--- Data for review ---
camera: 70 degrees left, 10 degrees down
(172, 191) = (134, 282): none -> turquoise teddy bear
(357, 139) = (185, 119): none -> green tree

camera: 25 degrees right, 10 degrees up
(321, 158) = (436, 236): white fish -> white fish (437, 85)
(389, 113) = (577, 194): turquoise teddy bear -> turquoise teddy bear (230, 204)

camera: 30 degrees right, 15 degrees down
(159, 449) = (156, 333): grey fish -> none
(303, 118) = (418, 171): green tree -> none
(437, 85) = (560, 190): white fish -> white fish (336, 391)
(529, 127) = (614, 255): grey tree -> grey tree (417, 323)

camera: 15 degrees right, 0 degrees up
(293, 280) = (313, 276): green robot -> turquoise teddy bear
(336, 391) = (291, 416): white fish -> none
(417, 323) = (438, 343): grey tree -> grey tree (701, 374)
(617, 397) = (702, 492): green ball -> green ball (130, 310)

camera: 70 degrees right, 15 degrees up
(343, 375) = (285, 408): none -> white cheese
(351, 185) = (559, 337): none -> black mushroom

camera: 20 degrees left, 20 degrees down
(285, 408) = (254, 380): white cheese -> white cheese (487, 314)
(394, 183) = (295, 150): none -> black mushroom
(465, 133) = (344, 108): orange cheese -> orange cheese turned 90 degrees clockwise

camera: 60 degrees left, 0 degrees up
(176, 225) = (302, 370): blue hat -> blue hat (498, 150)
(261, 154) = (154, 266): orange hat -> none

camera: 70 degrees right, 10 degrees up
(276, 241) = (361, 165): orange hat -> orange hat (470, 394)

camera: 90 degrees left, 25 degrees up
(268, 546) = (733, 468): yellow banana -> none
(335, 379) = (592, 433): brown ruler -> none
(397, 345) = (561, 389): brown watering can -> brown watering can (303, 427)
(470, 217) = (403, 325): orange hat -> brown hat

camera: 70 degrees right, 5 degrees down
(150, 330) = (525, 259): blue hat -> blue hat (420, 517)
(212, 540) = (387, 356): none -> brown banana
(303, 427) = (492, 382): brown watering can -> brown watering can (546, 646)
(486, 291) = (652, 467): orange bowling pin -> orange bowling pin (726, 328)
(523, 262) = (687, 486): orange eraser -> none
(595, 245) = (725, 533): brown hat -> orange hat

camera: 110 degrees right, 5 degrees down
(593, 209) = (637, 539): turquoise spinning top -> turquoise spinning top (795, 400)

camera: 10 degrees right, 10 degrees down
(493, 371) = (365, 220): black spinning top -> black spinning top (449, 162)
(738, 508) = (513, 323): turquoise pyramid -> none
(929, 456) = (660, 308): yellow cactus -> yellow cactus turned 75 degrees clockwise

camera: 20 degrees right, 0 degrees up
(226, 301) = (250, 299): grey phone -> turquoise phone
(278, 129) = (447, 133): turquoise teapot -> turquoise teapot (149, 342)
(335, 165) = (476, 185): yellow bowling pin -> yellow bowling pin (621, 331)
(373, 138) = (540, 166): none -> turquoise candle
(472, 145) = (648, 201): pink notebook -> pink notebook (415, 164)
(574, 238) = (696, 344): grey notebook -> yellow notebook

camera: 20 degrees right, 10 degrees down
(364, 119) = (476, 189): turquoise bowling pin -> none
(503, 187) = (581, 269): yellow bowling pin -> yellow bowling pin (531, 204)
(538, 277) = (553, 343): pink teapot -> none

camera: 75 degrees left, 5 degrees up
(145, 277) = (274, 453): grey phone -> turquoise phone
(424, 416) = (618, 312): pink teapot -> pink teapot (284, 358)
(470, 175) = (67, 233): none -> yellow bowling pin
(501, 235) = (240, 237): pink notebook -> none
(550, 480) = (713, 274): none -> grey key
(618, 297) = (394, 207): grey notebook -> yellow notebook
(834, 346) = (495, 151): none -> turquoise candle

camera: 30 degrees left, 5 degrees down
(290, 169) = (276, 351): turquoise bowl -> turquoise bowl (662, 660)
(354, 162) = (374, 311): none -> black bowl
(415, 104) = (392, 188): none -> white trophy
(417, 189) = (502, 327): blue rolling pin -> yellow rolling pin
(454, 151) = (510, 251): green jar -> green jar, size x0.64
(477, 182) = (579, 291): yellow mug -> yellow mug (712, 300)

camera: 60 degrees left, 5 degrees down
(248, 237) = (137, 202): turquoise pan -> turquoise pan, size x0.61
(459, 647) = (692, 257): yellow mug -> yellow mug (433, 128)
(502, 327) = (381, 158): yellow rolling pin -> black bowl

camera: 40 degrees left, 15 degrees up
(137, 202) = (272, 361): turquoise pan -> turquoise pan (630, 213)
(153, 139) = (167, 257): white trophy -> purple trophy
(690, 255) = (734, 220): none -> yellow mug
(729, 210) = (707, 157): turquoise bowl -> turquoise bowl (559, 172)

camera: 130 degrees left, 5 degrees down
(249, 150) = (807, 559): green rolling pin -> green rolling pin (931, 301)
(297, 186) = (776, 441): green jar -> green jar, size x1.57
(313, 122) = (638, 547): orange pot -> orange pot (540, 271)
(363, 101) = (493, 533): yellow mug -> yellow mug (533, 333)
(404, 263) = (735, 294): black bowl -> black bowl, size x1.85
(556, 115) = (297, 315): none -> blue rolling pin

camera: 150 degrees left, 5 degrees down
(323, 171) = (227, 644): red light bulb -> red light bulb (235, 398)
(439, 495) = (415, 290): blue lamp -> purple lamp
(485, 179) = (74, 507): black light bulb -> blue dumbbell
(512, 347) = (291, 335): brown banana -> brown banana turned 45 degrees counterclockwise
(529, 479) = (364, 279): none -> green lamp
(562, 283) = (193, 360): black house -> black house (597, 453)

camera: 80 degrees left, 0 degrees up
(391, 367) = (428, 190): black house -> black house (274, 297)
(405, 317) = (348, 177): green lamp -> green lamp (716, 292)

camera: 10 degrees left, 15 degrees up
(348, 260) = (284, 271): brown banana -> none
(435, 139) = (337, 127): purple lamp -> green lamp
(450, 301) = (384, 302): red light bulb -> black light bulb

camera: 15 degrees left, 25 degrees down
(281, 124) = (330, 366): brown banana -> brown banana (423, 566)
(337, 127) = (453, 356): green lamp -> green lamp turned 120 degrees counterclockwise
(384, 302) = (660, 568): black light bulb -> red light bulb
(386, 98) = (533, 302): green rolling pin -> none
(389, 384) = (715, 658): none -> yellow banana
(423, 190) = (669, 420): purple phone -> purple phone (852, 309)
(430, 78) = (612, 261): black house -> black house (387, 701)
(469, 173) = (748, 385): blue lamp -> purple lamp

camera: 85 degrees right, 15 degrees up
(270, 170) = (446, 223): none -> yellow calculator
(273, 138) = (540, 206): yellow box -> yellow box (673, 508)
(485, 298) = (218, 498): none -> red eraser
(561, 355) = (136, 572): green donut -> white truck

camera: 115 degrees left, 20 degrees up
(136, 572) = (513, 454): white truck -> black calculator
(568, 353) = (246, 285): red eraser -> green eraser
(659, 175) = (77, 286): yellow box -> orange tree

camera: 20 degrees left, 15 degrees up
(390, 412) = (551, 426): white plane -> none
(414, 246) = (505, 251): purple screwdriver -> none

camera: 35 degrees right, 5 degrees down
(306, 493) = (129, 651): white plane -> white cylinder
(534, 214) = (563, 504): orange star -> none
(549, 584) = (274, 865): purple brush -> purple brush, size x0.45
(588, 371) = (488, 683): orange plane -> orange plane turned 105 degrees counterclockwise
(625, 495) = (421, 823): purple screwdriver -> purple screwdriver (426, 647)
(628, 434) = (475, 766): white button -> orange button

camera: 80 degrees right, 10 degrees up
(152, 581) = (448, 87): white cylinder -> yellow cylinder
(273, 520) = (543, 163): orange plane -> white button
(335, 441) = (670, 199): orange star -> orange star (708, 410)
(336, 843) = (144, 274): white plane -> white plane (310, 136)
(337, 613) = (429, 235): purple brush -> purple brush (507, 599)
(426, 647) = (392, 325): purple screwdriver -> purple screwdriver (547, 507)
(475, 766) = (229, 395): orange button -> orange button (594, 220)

--- What to produce ---
Please transcribe the material line by line, exactly, from its opening line through the line that contains "(321, 158) = (436, 236): white".

--- Answer space ---
camera: 70 degrees left, 10 degrees down
(172, 191) = (134, 282): none -> turquoise teddy bear
(357, 139) = (185, 119): none -> green tree

camera: 25 degrees right, 10 degrees up
(321, 158) = (436, 236): white fish -> white fish (437, 85)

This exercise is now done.